• [Your goal]: Find and copy each line of the data that includes "lime".

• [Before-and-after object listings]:
#####

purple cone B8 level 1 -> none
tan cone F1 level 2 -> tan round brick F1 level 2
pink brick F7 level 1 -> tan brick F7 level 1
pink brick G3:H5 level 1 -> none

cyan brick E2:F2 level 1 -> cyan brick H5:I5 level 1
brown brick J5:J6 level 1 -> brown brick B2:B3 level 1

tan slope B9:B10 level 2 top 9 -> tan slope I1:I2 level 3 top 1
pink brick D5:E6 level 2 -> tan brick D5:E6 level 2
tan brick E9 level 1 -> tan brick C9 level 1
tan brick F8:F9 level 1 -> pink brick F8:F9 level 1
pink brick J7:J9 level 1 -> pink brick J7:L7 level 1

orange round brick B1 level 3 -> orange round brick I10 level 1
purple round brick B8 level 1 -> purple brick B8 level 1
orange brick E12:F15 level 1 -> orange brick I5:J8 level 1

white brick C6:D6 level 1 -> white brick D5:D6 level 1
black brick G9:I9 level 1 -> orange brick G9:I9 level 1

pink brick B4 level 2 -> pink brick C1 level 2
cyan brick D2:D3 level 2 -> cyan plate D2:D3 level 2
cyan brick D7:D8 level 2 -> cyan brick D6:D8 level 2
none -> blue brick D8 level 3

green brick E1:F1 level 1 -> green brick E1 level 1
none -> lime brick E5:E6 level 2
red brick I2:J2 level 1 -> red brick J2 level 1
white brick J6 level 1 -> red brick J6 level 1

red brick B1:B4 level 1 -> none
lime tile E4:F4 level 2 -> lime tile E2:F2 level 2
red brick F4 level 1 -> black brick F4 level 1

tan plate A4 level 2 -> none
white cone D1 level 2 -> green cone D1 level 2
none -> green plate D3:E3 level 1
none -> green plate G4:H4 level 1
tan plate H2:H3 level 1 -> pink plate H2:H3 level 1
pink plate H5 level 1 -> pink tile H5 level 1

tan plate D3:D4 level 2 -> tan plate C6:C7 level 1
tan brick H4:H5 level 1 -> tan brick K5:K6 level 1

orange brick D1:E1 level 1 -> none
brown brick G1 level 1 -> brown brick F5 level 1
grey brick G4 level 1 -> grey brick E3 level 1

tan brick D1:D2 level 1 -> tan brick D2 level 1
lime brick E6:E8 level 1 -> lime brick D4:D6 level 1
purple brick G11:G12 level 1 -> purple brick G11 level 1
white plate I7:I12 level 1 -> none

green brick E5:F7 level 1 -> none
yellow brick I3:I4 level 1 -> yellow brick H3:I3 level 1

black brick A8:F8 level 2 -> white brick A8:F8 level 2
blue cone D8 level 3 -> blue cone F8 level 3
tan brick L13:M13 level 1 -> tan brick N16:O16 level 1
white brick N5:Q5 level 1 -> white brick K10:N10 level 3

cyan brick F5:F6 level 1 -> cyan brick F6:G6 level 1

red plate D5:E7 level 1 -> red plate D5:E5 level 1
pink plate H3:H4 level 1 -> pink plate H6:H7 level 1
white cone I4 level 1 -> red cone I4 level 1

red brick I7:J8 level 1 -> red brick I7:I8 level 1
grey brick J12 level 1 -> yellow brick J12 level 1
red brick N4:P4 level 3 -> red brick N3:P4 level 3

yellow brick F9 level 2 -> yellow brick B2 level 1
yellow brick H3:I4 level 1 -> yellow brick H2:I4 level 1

#####

• [Task response]:
none -> lime brick E5:E6 level 2
lime tile E4:F4 level 2 -> lime tile E2:F2 level 2
lime brick E6:E8 level 1 -> lime brick D4:D6 level 1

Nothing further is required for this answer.